Please repeat the stretch of the material from the line containing "listened (157, 697)" through the line containing "flugelhorns is located", both included, reproducing every line unchanged.

#### RECORD SET ####

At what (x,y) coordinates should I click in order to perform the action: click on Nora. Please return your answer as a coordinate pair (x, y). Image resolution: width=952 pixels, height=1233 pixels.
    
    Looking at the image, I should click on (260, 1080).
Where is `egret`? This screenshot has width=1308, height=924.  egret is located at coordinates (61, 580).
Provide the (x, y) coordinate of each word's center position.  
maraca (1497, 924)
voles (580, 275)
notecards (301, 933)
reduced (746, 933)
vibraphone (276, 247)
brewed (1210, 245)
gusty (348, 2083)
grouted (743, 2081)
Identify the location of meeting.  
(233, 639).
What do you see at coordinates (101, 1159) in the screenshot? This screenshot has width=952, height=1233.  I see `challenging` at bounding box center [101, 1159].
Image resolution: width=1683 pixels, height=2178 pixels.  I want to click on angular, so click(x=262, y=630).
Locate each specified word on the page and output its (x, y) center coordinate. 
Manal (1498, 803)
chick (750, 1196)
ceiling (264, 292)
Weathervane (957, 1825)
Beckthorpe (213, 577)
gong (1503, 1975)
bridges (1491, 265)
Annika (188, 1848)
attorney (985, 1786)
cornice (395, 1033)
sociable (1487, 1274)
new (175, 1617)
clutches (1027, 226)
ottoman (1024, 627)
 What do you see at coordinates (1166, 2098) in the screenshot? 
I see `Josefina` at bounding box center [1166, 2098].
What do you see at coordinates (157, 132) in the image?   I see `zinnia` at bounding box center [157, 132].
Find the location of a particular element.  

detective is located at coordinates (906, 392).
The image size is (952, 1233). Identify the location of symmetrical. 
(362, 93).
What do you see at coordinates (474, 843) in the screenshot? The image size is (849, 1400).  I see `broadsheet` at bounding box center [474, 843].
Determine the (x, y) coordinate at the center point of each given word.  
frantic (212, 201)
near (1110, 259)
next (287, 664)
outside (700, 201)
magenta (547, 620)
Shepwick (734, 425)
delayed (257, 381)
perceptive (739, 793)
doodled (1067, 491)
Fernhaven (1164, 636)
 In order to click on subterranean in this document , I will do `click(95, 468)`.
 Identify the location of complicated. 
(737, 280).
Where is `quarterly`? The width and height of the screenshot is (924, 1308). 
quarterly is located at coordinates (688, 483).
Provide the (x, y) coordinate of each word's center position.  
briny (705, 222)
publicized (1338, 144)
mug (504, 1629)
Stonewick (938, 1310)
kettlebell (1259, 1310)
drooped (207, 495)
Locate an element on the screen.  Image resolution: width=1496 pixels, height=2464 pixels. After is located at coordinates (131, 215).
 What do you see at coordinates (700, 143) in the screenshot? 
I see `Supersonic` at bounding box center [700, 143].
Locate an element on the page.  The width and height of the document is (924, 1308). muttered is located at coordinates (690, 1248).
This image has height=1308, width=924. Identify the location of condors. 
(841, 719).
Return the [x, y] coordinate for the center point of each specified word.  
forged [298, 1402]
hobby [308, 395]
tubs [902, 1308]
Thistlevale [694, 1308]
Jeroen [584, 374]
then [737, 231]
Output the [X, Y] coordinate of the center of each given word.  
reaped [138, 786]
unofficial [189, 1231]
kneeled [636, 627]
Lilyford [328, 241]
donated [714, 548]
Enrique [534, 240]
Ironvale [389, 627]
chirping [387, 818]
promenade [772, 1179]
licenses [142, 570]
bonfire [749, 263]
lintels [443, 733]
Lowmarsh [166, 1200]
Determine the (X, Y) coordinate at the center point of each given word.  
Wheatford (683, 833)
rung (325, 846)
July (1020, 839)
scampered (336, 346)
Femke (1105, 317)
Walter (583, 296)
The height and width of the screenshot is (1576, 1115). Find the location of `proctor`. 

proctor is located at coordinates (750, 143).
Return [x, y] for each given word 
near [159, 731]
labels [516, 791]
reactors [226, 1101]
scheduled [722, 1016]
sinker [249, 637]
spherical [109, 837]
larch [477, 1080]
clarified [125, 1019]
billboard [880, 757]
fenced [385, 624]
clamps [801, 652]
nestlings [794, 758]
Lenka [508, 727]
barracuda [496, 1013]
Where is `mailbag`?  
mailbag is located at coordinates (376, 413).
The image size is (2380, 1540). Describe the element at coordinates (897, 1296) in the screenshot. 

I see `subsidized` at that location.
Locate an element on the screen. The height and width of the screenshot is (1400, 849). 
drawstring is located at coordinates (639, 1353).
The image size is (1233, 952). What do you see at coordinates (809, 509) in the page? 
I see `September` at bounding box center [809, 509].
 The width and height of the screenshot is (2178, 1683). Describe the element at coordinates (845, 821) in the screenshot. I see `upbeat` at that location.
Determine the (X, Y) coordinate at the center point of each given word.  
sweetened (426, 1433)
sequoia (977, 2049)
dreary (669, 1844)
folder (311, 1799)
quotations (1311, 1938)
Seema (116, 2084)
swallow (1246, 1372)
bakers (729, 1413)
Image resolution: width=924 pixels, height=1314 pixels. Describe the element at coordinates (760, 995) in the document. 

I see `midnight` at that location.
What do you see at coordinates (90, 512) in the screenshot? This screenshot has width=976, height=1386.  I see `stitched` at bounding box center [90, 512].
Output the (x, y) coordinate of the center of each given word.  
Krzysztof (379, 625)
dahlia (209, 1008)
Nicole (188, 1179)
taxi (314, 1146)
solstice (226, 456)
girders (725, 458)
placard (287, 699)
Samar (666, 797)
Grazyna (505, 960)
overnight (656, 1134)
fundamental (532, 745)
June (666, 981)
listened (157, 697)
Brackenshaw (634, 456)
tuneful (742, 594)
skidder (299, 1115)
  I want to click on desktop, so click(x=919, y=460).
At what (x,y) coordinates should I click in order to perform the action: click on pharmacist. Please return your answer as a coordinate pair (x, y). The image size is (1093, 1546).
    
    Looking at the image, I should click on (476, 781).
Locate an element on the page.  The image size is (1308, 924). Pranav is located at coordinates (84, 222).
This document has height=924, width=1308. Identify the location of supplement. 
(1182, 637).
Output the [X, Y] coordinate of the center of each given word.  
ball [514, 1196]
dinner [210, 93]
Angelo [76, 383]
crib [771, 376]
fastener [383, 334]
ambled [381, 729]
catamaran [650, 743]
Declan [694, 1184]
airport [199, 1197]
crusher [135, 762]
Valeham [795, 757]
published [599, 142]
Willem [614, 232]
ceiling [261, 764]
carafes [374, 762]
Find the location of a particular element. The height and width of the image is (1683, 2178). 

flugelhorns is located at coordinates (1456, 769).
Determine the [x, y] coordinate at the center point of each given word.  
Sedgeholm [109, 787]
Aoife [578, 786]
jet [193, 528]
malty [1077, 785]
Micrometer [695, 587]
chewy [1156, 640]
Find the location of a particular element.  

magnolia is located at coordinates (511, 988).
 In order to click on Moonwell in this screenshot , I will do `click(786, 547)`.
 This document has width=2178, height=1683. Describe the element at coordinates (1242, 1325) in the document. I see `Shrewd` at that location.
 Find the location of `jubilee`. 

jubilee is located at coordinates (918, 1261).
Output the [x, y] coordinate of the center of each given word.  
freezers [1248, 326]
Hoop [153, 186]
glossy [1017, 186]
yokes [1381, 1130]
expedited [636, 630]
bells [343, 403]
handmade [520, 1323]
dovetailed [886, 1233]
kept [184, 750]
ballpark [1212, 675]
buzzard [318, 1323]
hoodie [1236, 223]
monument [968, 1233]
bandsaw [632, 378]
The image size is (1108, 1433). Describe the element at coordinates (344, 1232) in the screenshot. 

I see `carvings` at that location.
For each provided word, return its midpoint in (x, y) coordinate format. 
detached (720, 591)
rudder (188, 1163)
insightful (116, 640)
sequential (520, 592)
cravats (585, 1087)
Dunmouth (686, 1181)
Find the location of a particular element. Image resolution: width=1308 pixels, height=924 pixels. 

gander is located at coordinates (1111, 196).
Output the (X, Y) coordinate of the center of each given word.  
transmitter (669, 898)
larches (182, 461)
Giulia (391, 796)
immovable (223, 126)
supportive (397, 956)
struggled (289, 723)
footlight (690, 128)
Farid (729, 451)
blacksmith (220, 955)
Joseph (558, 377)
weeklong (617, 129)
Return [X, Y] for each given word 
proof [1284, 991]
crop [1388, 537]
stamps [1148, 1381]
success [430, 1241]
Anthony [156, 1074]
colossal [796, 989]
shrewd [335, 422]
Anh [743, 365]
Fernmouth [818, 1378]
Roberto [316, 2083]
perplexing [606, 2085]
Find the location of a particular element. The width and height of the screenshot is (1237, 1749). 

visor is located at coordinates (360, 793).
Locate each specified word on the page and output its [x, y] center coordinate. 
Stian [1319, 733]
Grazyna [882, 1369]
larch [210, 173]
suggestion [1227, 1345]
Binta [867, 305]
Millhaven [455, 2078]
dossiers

####

# WORKED SOLUTION
listened (157, 697)
Brackenshaw (634, 456)
tuneful (742, 594)
skidder (299, 1115)
  I want to click on desktop, so click(x=919, y=460).
At what (x,y) coordinates should I click in order to perform the action: click on pharmacist. Please return your answer as a coordinate pair (x, y). The image size is (1093, 1546).
    
    Looking at the image, I should click on (476, 781).
Locate an element on the page.  The image size is (1308, 924). Pranav is located at coordinates (84, 222).
This document has height=924, width=1308. Identify the location of supplement. 
(1182, 637).
Output the [X, Y] coordinate of the center of each given word.  
ball [514, 1196]
dinner [210, 93]
Angelo [76, 383]
crib [771, 376]
fastener [383, 334]
ambled [381, 729]
catamaran [650, 743]
Declan [694, 1184]
airport [199, 1197]
crusher [135, 762]
Valeham [795, 757]
published [599, 142]
Willem [614, 232]
ceiling [261, 764]
carafes [374, 762]
Find the location of a particular element. The height and width of the image is (1683, 2178). 

flugelhorns is located at coordinates (1456, 769).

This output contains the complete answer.